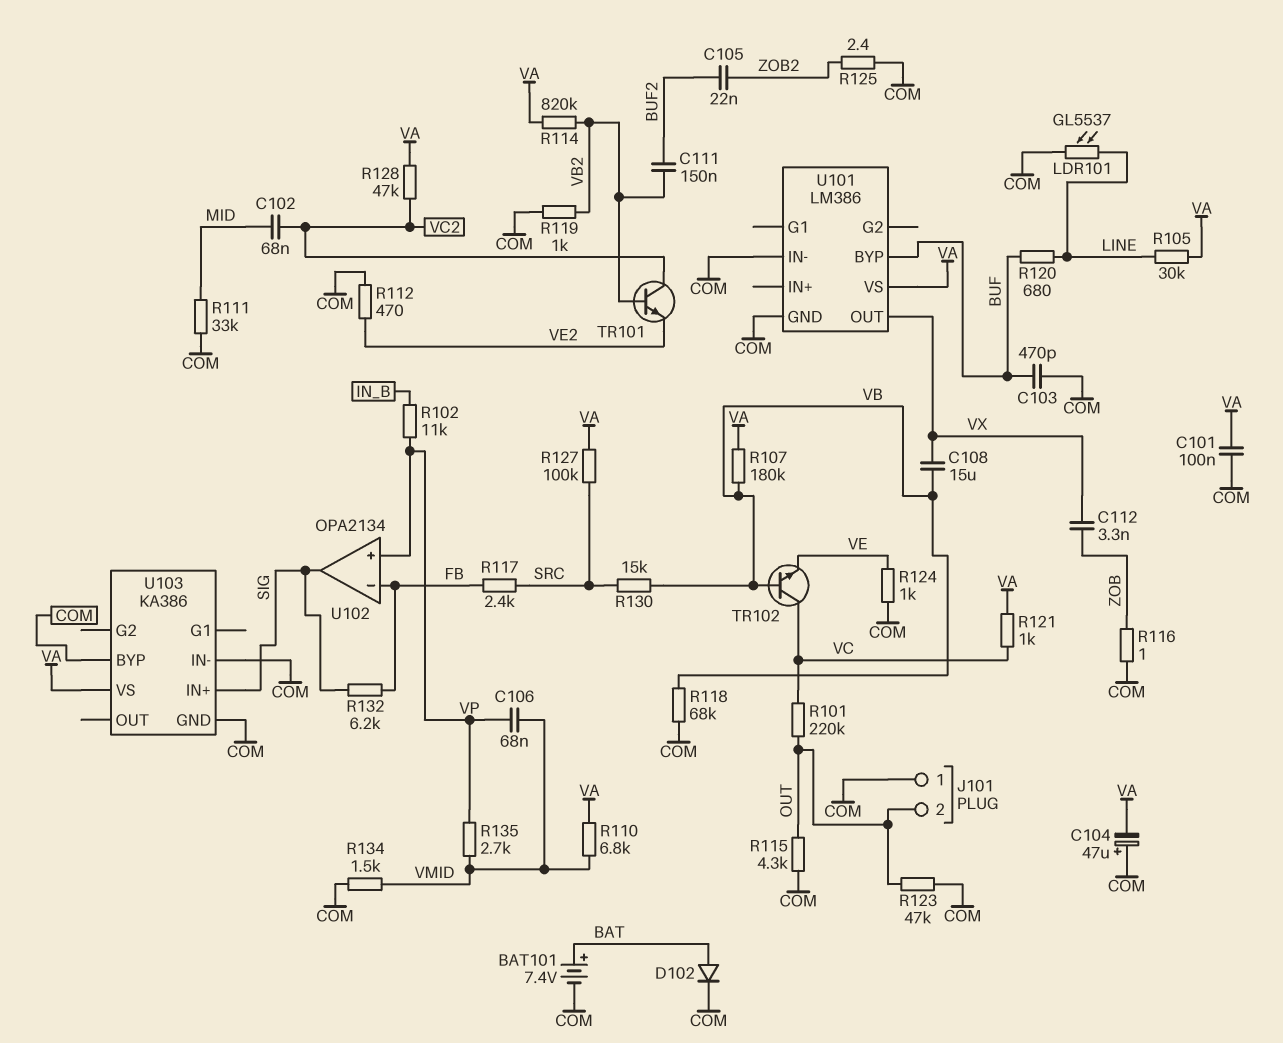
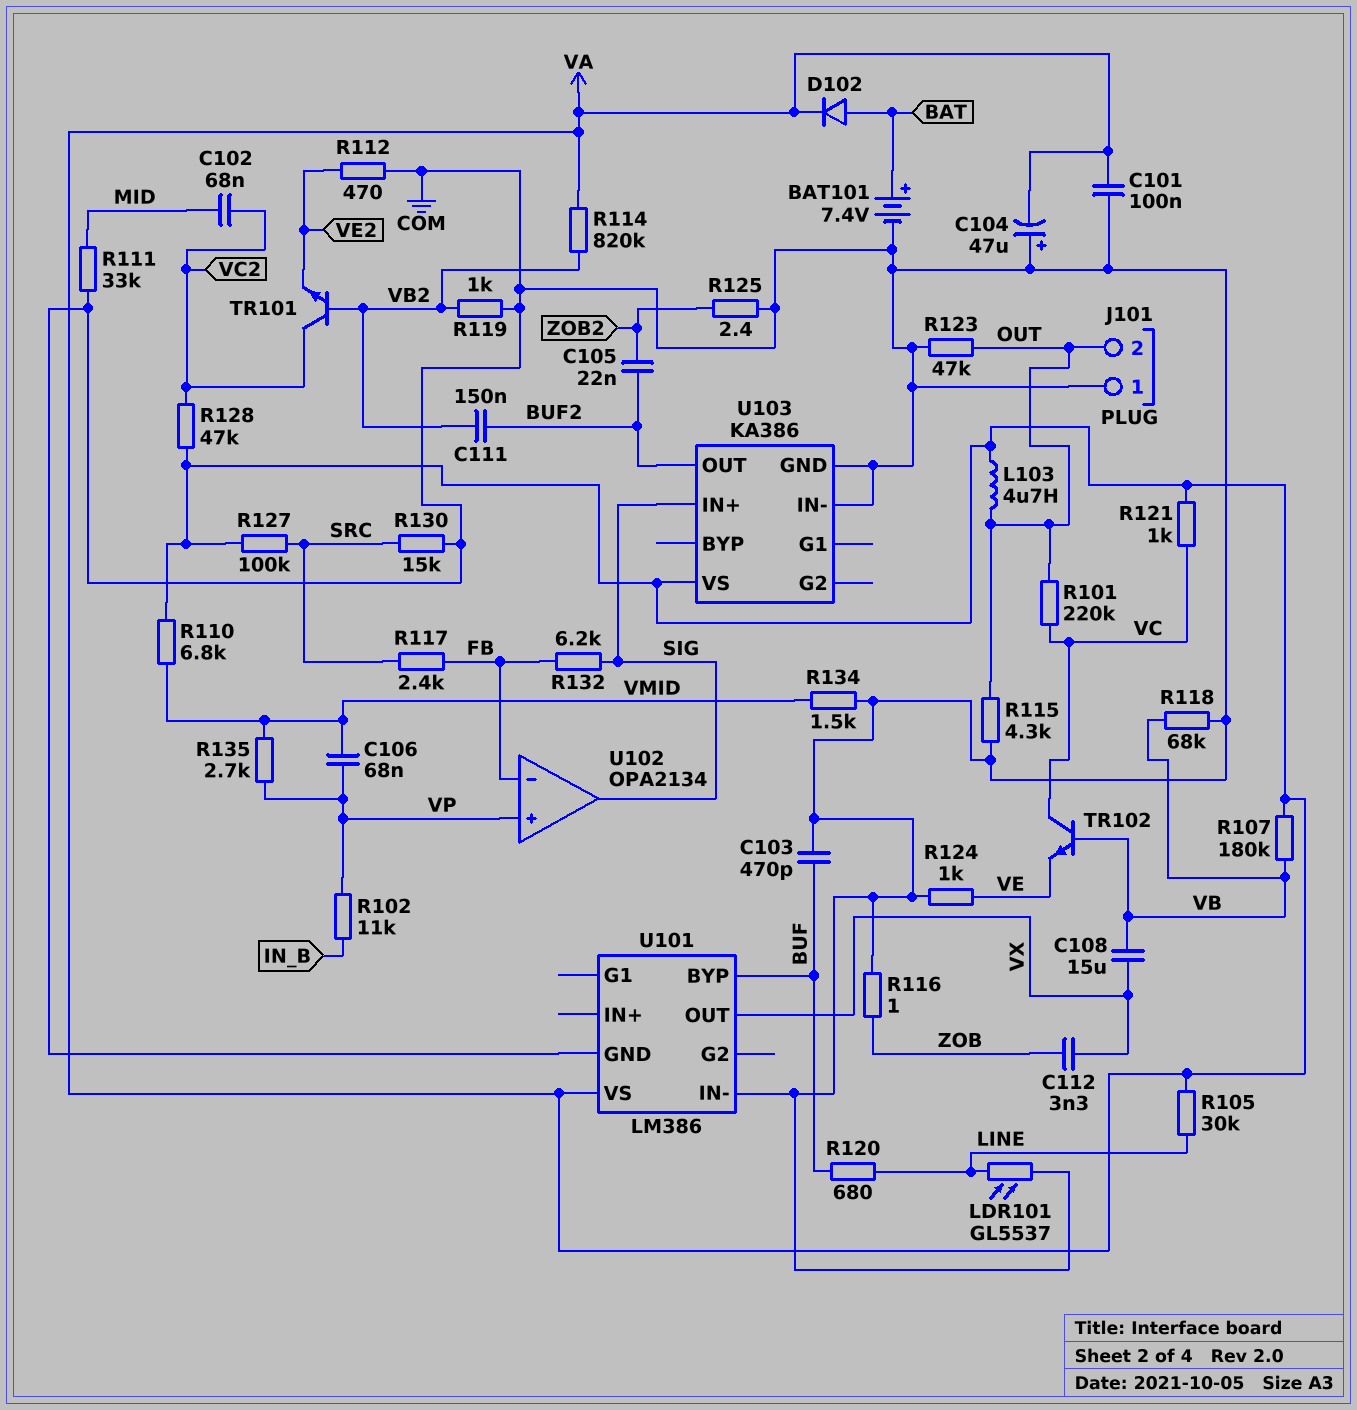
D102: diode (A BAT, K COM) -> diode (A BAT, K VA)
L103: none -> 4.7uH (OUT, VA)
R130: 15k (SRC, VB) -> 15k (COM, SRC)
U103 pin BYP: COM -> none
U103 pin OUT: none -> BUF2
____
- What is required
Return the lines above exactly; the images are not part of the copy.

- Answer box
D102: diode (A BAT, K COM) -> diode (A BAT, K VA)
L103: none -> 4.7uH (OUT, VA)
R130: 15k (SRC, VB) -> 15k (COM, SRC)
U103 pin BYP: COM -> none
U103 pin OUT: none -> BUF2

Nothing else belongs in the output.